Using the entries that follow, report how many lines contain the word "purple". Only the number is wanted.

Coordinate-based change listings:
◆ ◆ ◆ ◆

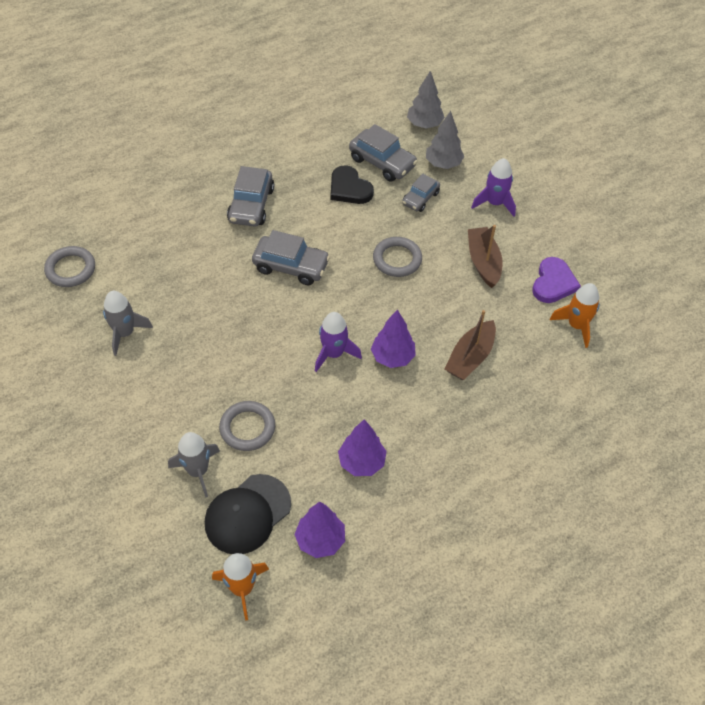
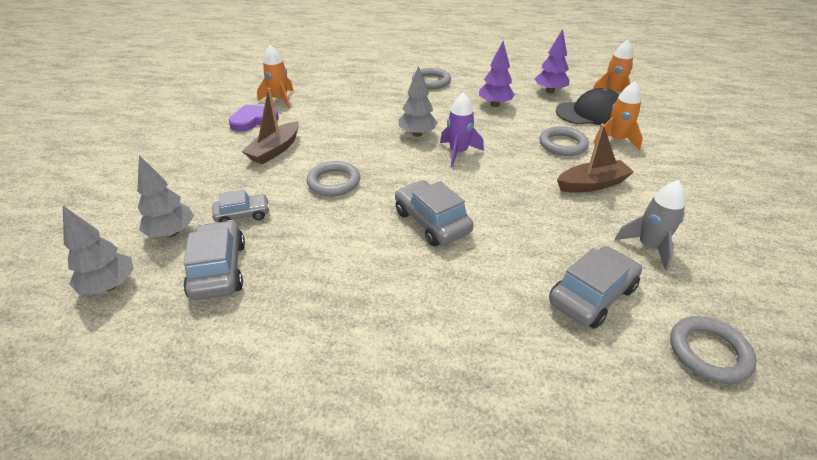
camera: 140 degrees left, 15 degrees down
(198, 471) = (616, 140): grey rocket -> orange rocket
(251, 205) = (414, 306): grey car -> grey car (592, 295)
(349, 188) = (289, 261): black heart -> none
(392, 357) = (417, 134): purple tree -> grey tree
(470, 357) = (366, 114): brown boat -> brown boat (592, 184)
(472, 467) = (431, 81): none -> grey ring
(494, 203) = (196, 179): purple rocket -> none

◆ ◆ ◆ ◆

Answer box: 2